PROBLEM STATEMENT | The answer must be an exact printing of every record below, with the pictures omitted.

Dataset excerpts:

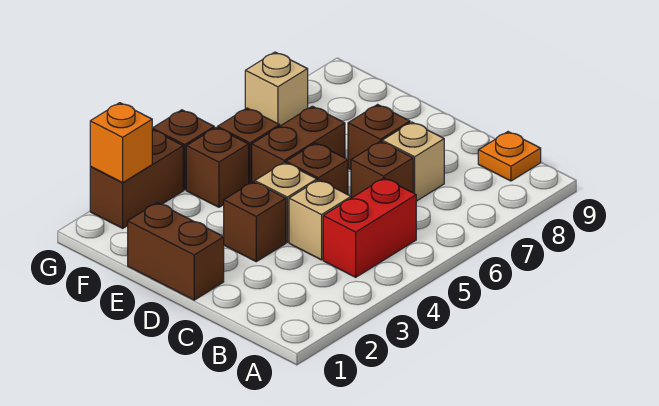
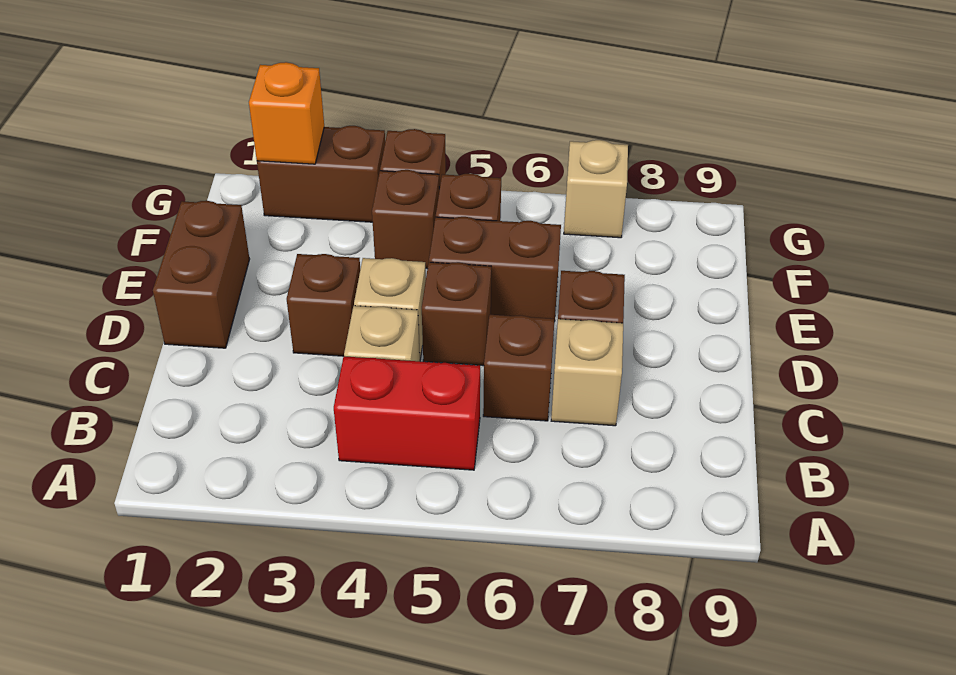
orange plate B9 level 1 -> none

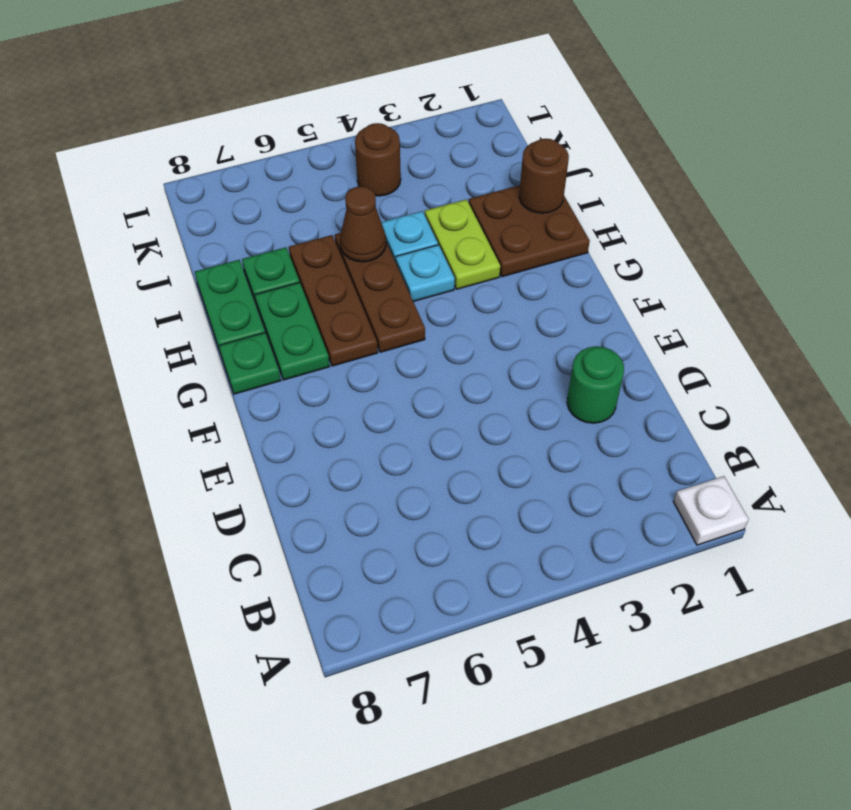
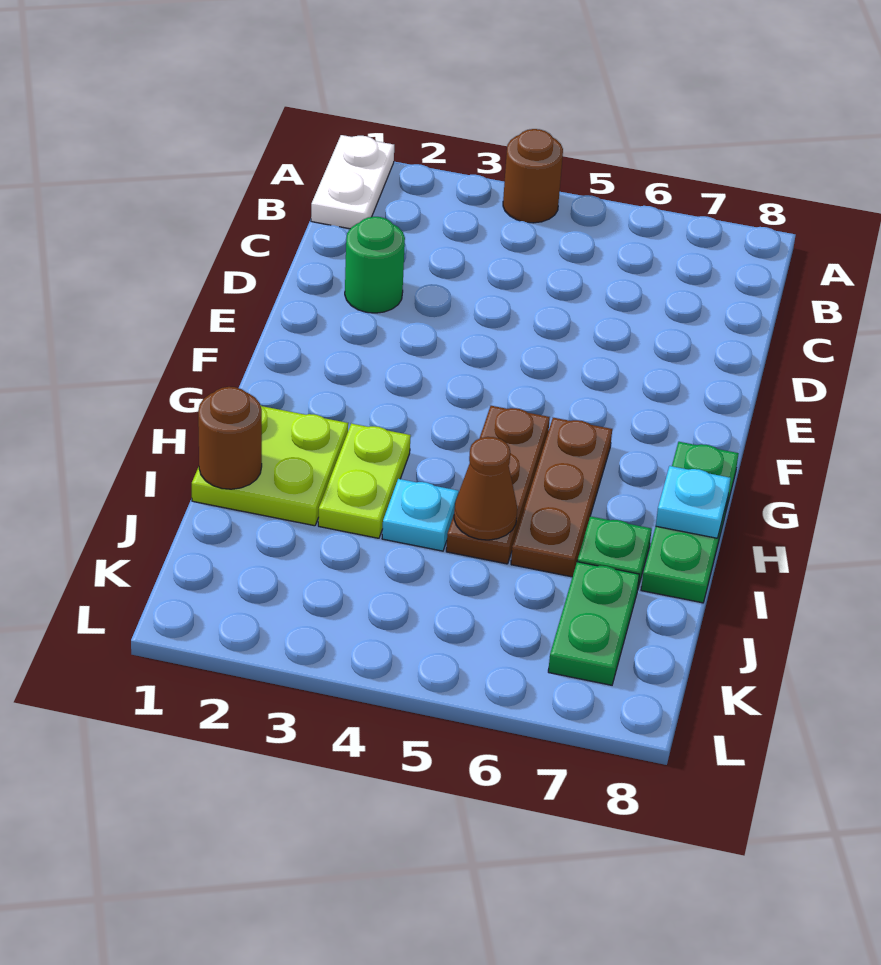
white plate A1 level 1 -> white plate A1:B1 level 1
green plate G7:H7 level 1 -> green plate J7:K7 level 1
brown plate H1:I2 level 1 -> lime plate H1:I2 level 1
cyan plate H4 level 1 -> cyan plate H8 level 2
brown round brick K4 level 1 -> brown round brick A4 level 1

RESPONSE TO THE TASK |
orange plate B9 level 1 -> none

white plate A1 level 1 -> white plate A1:B1 level 1
green plate G7:H7 level 1 -> green plate J7:K7 level 1
brown plate H1:I2 level 1 -> lime plate H1:I2 level 1
cyan plate H4 level 1 -> cyan plate H8 level 2
brown round brick K4 level 1 -> brown round brick A4 level 1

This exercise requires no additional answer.